Data excerpts:
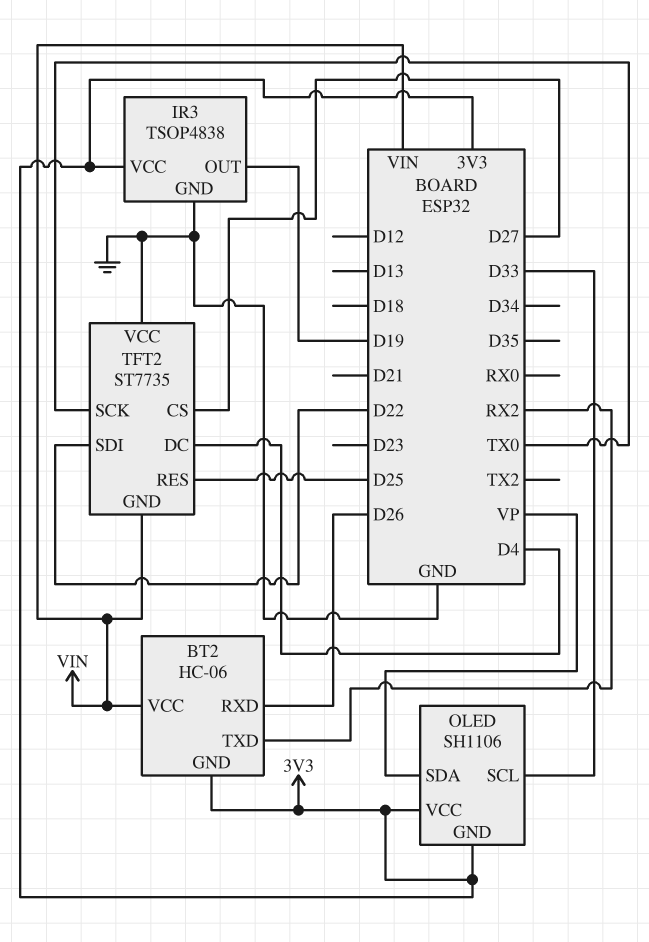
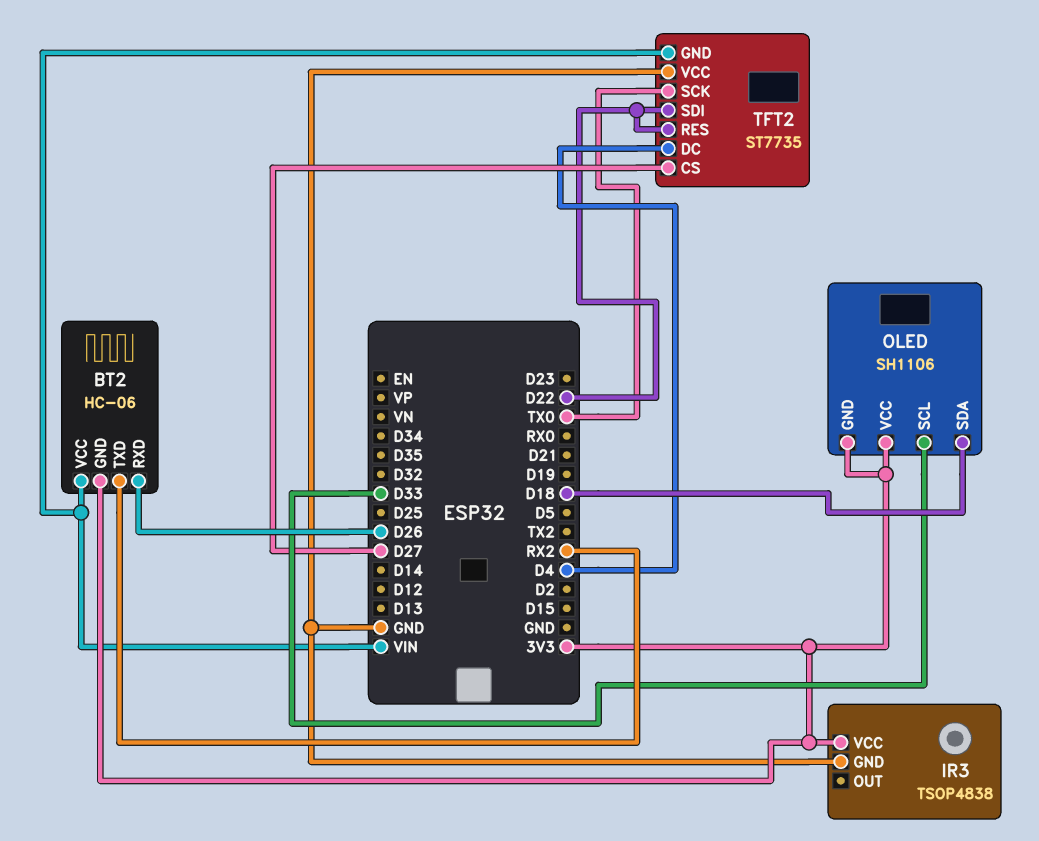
IR3 pin OUT: D19 -> none
OLED pin SDA: VP -> D18
TFT2 pin RES: D25 -> D22

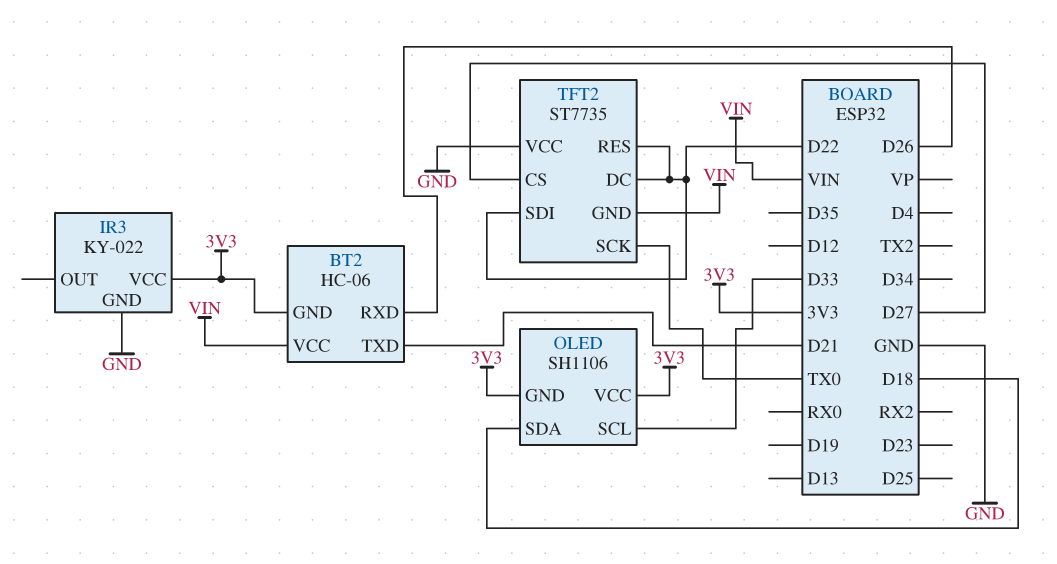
BT2 pin TXD: RX2 -> D21
IR3: TSOP4838 -> KY-022
TFT2 pin DC: D4 -> D22

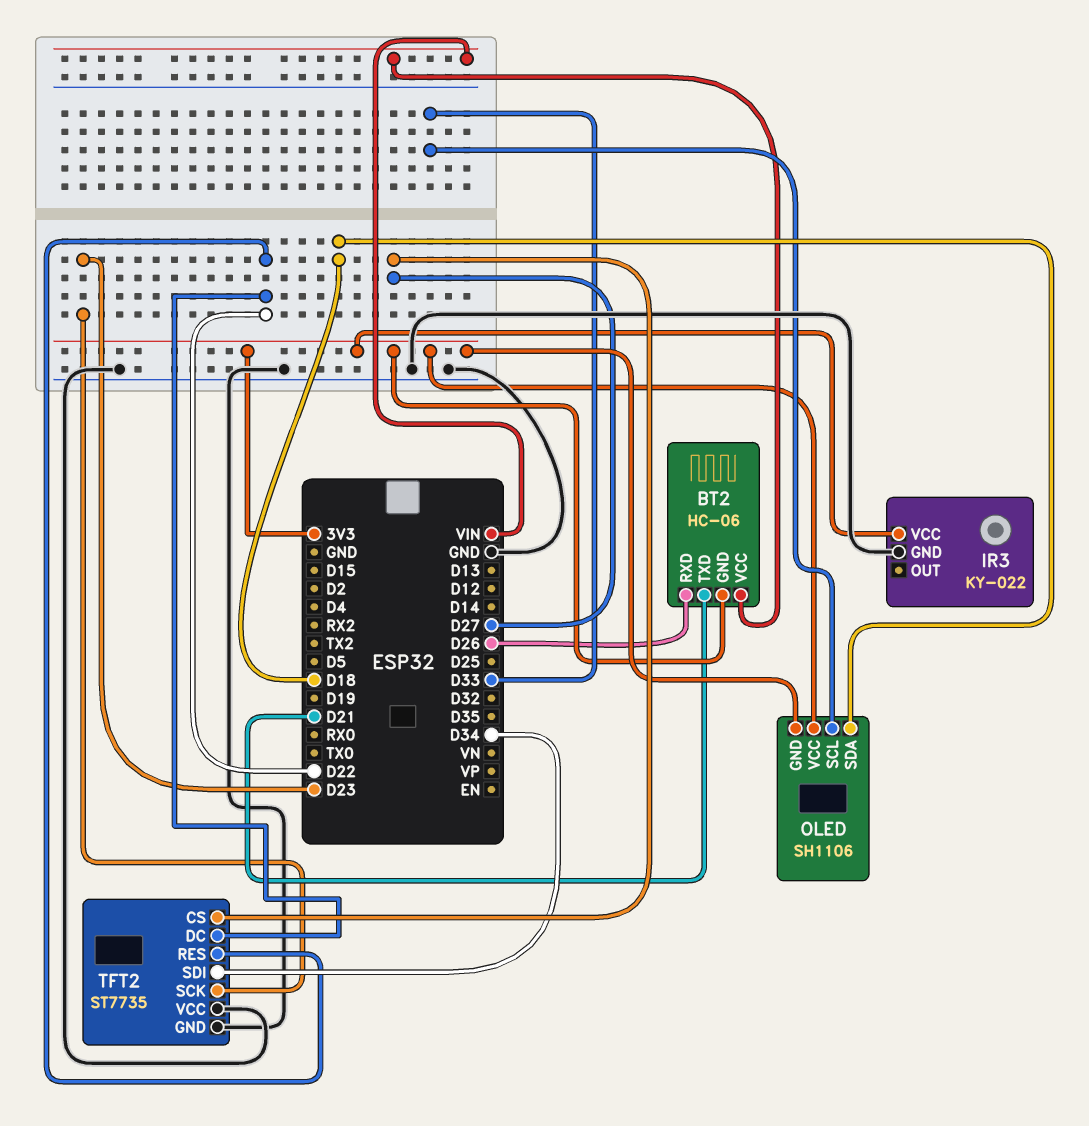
TFT2 pin GND: VIN -> GND
TFT2 pin SCK: TX0 -> D23
TFT2 pin SDI: D22 -> D34

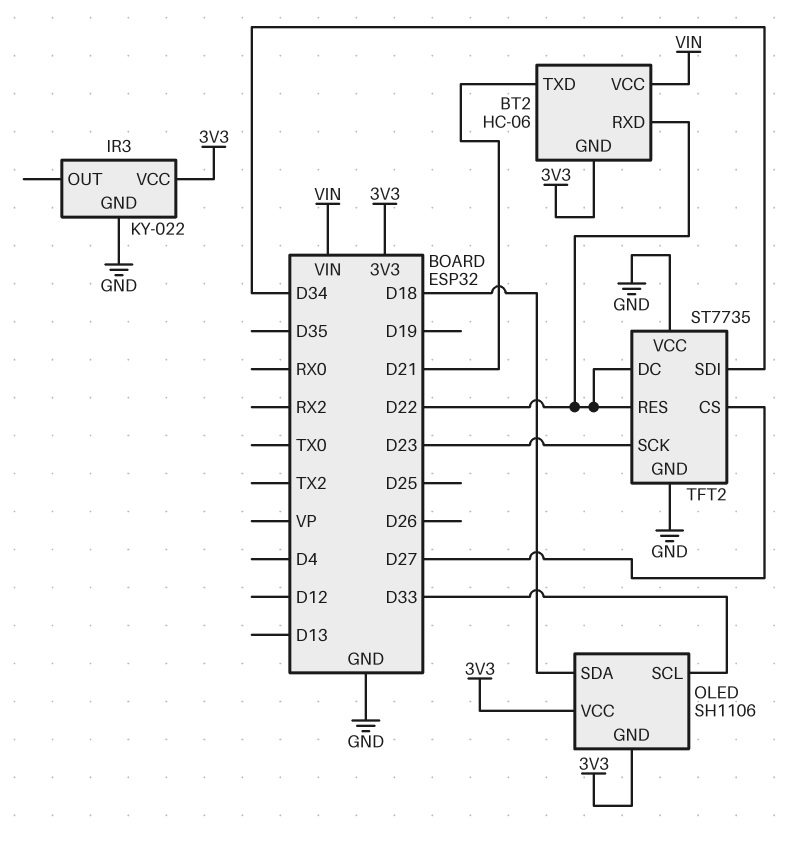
BT2 pin RXD: D26 -> D22

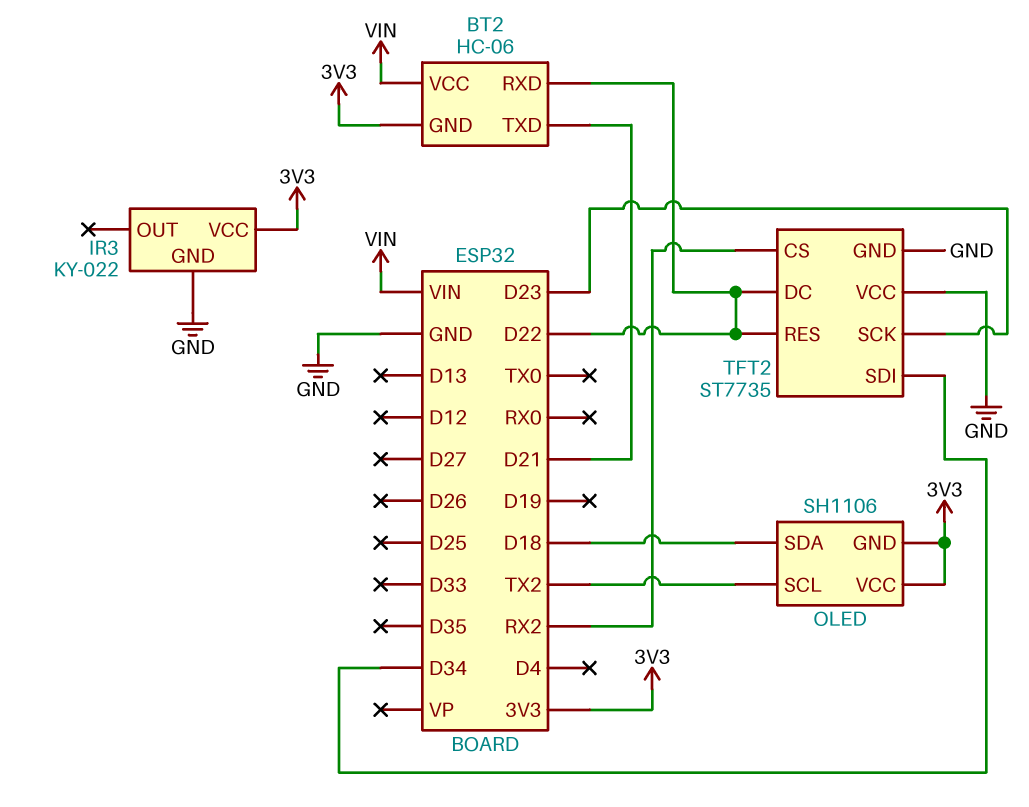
OLED pin SCL: D33 -> TX2
TFT2 pin CS: D27 -> RX2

__Try it__: Although the records hold pictures, return only what remains, word for word.

__Response area__:
IR3 pin OUT: D19 -> none
OLED pin SDA: VP -> D18
TFT2 pin RES: D25 -> D22

BT2 pin TXD: RX2 -> D21
IR3: TSOP4838 -> KY-022
TFT2 pin DC: D4 -> D22

TFT2 pin GND: VIN -> GND
TFT2 pin SCK: TX0 -> D23
TFT2 pin SDI: D22 -> D34

BT2 pin RXD: D26 -> D22

OLED pin SCL: D33 -> TX2
TFT2 pin CS: D27 -> RX2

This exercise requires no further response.